START Source records

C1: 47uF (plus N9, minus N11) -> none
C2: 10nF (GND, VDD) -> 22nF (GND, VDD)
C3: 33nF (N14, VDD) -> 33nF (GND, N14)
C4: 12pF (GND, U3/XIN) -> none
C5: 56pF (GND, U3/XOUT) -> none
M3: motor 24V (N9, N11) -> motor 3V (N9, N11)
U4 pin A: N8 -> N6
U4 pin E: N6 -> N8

END Source records

About this task: What is needed here is an exact copy of all the records above.

Solution to the problem:
C1: 47uF (plus N9, minus N11) -> none
C2: 10nF (GND, VDD) -> 22nF (GND, VDD)
C3: 33nF (N14, VDD) -> 33nF (GND, N14)
C4: 12pF (GND, U3/XIN) -> none
C5: 56pF (GND, U3/XOUT) -> none
M3: motor 24V (N9, N11) -> motor 3V (N9, N11)
U4 pin A: N8 -> N6
U4 pin E: N6 -> N8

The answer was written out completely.